# Extracted entries

++++++++++

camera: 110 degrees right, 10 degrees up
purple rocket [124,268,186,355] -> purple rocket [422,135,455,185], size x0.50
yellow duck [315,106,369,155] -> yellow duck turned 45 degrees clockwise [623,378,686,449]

++++++++++

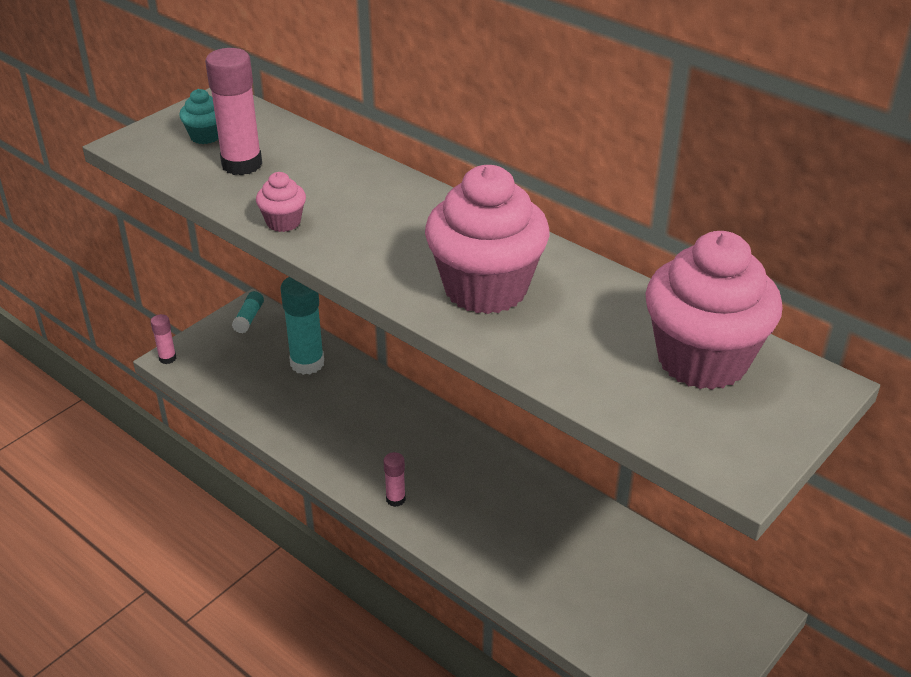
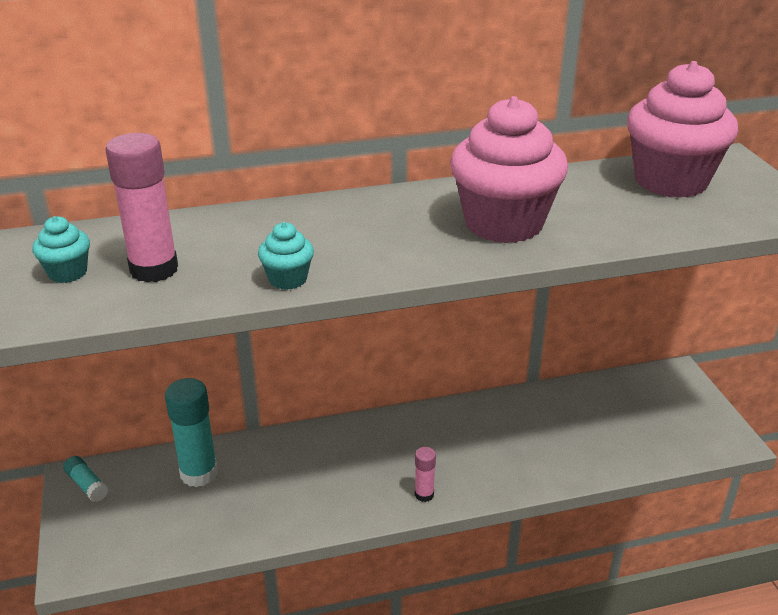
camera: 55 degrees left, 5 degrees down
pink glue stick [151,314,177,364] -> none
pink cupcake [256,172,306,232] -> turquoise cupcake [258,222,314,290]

++++++++++

# Your task
What is needed is every line of the records above that contains the word "pink".

# Reply
pink glue stick [151,314,177,364] -> none
pink cupcake [256,172,306,232] -> turquoise cupcake [258,222,314,290]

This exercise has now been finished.